**INPUT**.
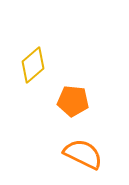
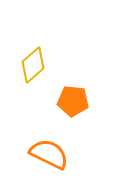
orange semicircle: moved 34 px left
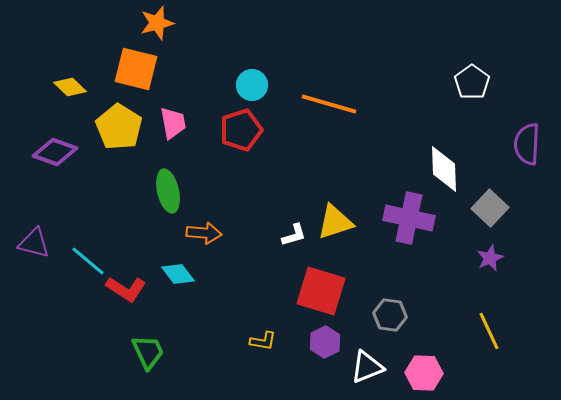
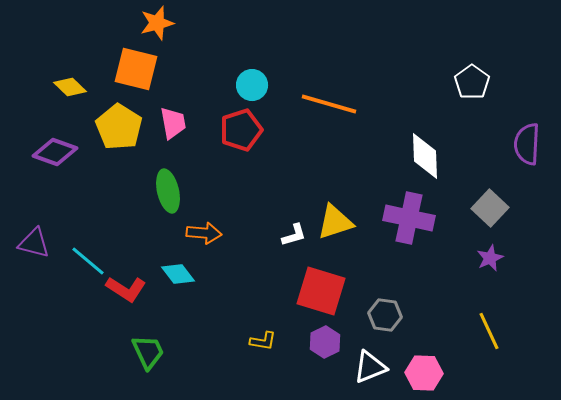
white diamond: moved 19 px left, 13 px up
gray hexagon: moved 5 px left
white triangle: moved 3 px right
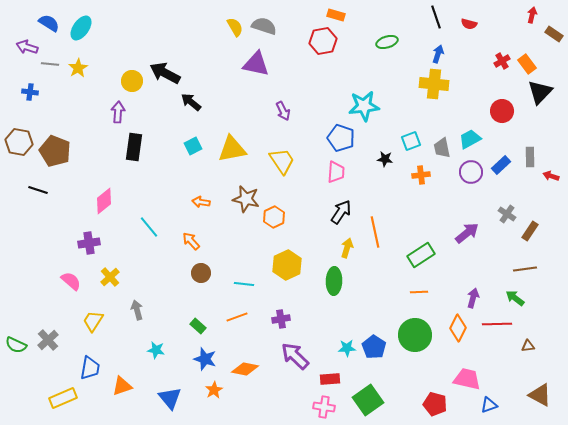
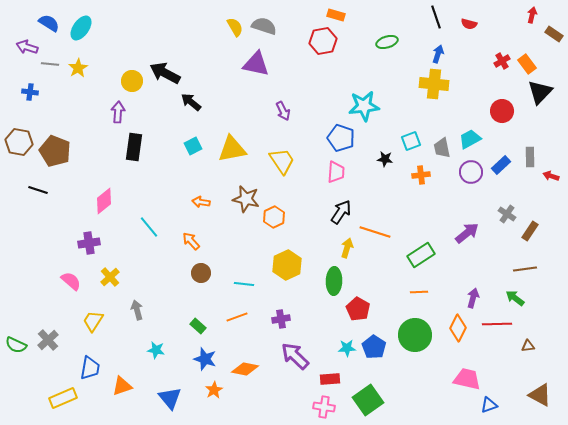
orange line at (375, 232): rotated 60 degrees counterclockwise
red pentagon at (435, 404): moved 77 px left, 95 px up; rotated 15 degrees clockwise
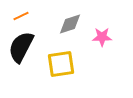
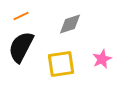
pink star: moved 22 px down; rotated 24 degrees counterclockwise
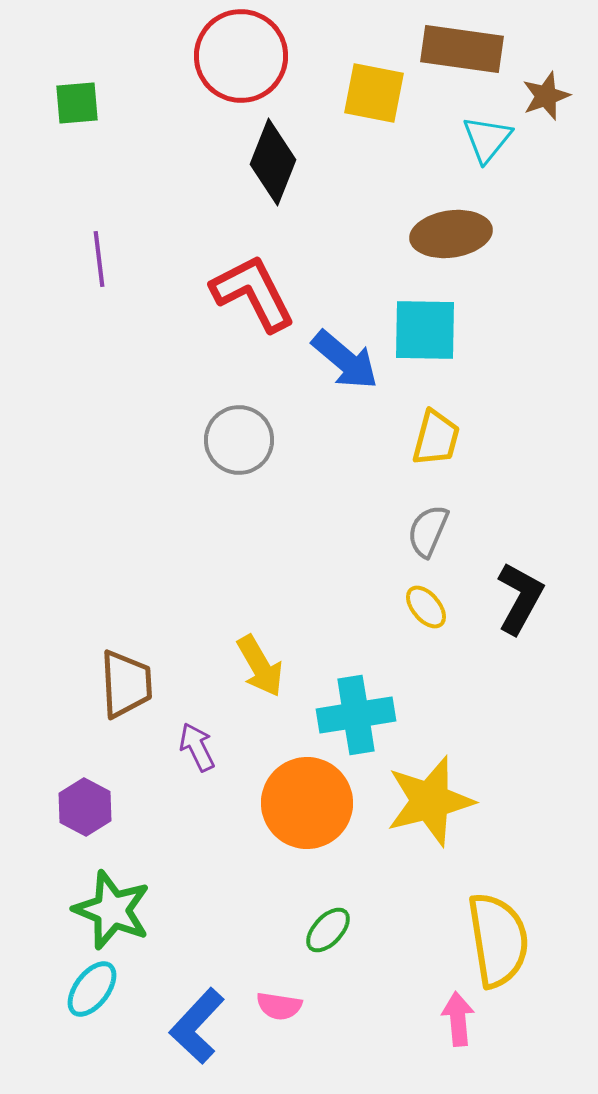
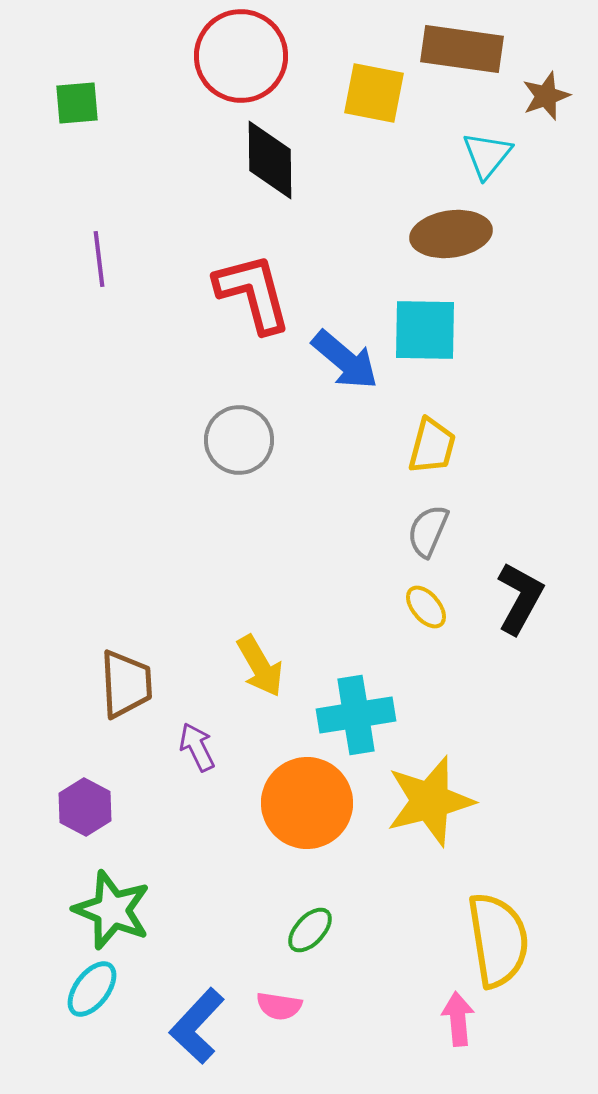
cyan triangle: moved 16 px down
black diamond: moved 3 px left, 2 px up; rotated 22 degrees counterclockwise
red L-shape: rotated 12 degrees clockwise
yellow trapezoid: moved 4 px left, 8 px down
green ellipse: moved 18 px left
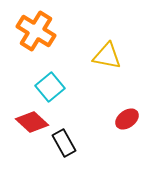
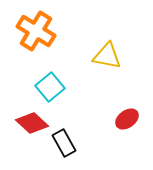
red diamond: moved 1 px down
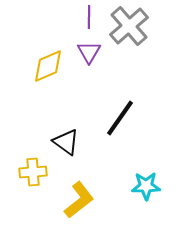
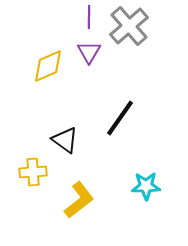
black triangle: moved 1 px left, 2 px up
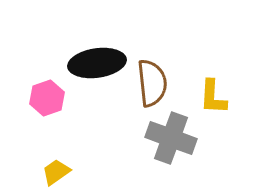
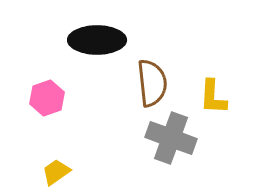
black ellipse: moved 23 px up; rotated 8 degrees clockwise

**WRITTEN PROBLEM**.
Switch "diamond" to "rhombus" in the listing lines from the one holding "cyan triangle: moved 16 px down" through the end of the listing, both ends included, and change nothing else. Give only those lines, without the pictures.

**RESPONSE TO THIS TASK**.
cyan triangle: moved 16 px down
black rhombus: moved 3 px left, 2 px up; rotated 22 degrees counterclockwise
red L-shape: rotated 12 degrees clockwise
yellow trapezoid: moved 4 px left, 8 px down
green ellipse: moved 18 px left
red rhombus: moved 1 px down
black triangle: moved 1 px left, 2 px up
black ellipse: moved 23 px up; rotated 8 degrees clockwise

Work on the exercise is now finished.